Aim of the task
Using the records below, repeat exactly the lines from the one holding "U1: PC817 -> SFH615" through the one holding "R22: 10k (GND, VB3) -> 33k (GND, VB3)", both ends included, and no others.

Dataset extract

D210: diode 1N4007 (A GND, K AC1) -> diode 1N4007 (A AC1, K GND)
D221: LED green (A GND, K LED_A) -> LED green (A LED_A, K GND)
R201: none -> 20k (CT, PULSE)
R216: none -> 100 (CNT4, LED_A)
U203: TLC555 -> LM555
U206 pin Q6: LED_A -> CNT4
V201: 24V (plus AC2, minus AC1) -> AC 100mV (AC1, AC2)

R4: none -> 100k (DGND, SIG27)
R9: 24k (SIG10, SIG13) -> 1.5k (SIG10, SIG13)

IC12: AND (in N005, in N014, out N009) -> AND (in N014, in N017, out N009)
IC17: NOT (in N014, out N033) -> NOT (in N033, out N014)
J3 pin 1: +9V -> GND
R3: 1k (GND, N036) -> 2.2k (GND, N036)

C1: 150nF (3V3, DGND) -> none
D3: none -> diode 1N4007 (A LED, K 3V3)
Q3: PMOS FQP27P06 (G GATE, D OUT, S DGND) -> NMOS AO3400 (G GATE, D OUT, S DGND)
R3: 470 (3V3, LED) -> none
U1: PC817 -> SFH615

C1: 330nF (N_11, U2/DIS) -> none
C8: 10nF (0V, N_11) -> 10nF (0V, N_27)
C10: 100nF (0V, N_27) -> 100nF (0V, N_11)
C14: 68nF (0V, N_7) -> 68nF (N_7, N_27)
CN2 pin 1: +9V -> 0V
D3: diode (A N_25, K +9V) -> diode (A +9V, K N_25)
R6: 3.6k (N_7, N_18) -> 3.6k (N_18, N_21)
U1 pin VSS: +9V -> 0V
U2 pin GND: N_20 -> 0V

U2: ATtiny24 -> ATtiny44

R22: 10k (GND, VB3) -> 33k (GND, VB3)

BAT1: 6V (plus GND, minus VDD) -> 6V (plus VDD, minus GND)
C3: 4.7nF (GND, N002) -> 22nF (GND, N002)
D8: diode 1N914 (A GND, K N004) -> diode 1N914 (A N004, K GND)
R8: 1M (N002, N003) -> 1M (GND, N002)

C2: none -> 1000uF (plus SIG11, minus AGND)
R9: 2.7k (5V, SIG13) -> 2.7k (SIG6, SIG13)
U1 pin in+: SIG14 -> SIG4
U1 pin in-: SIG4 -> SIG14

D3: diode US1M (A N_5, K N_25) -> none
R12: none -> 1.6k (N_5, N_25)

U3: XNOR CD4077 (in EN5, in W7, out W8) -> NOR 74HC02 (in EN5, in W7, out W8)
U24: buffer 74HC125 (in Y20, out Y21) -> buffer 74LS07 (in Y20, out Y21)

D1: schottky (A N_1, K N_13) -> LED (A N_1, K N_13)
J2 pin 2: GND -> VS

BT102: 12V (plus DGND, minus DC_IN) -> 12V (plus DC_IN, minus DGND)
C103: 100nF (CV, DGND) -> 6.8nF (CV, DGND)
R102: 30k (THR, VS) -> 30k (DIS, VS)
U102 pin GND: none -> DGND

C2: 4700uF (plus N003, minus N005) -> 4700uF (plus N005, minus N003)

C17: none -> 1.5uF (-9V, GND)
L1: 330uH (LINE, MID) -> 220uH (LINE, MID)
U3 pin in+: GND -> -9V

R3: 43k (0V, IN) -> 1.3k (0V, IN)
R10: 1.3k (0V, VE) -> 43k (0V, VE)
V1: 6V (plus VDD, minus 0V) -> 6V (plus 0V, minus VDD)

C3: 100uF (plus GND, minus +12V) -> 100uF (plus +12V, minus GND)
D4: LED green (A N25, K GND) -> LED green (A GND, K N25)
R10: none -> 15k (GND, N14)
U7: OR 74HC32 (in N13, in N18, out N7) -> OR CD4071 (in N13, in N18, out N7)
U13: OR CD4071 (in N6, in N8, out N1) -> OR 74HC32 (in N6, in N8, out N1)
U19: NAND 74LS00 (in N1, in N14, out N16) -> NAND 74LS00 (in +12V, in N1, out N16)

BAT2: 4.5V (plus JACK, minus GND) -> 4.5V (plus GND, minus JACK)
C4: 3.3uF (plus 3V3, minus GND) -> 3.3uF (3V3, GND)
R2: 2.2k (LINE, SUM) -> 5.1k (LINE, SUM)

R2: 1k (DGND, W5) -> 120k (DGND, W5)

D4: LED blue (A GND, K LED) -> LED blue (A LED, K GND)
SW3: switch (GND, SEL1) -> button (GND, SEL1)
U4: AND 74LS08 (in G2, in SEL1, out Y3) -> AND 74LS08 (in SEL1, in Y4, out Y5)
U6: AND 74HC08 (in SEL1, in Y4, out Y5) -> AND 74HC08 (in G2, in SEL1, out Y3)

Answer area
U1: PC817 -> SFH615

C1: 330nF (N_11, U2/DIS) -> none
C8: 10nF (0V, N_11) -> 10nF (0V, N_27)
C10: 100nF (0V, N_27) -> 100nF (0V, N_11)
C14: 68nF (0V, N_7) -> 68nF (N_7, N_27)
CN2 pin 1: +9V -> 0V
D3: diode (A N_25, K +9V) -> diode (A +9V, K N_25)
R6: 3.6k (N_7, N_18) -> 3.6k (N_18, N_21)
U1 pin VSS: +9V -> 0V
U2 pin GND: N_20 -> 0V

U2: ATtiny24 -> ATtiny44

R22: 10k (GND, VB3) -> 33k (GND, VB3)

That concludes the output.